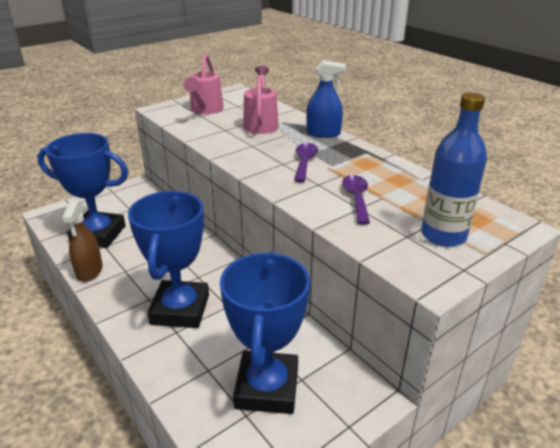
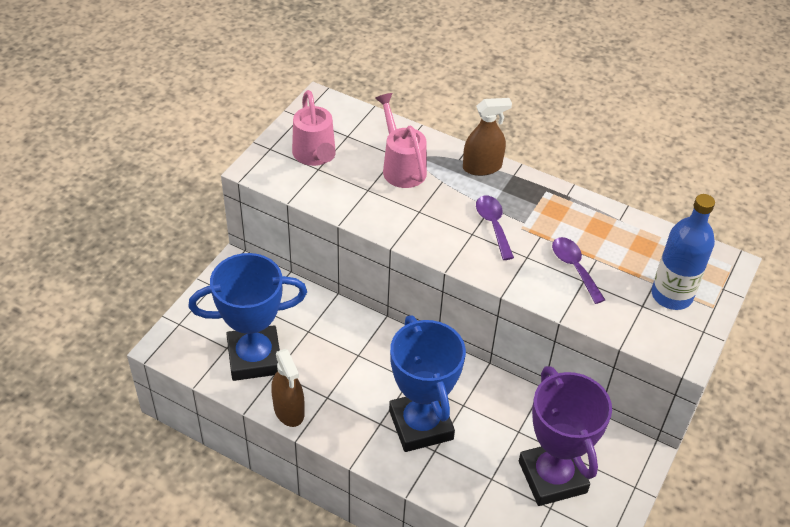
camera: 25 degrees left, 15 degrees up
(267, 387) = (552, 477): blue trophy -> purple trophy
(323, 133) = (482, 167): blue spray bottle -> brown spray bottle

_ _ _ _ _ _ _

Prompt. The material above must be set down word for word, with no picture carried over.

Final answer.
camera: 25 degrees left, 15 degrees up
(267, 387) = (552, 477): blue trophy -> purple trophy
(323, 133) = (482, 167): blue spray bottle -> brown spray bottle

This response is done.